Requirement → Please give again, word for word, the line that contains "none -> grey slope K1:K2 level 1 top 1" and every line after it to the end of the data, with no other lines.

[Before-and-after object lists]
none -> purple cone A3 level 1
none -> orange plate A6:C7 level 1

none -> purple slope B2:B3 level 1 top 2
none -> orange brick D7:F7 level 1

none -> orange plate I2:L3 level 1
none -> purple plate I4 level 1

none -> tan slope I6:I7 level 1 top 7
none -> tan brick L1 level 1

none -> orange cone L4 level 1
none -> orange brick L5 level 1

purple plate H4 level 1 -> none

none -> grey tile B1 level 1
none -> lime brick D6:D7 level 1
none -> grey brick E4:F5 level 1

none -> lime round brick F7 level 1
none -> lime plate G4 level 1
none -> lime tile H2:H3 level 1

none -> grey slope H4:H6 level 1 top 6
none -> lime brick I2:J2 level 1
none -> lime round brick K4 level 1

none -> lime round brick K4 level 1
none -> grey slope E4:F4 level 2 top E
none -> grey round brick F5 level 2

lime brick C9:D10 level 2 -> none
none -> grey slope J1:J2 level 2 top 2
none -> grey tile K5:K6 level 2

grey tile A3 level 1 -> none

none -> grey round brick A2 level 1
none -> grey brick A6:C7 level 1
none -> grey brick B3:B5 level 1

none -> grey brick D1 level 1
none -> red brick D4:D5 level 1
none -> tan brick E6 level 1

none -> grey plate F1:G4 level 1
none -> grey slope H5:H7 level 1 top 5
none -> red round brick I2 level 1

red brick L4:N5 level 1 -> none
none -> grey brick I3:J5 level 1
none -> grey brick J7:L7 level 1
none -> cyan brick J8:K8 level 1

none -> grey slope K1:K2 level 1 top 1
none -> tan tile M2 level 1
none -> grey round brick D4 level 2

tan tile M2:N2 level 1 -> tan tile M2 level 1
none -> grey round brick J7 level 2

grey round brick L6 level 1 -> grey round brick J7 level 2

Exercise response →
none -> grey slope K1:K2 level 1 top 1
none -> tan tile M2 level 1
none -> grey round brick D4 level 2

tan tile M2:N2 level 1 -> tan tile M2 level 1
none -> grey round brick J7 level 2

grey round brick L6 level 1 -> grey round brick J7 level 2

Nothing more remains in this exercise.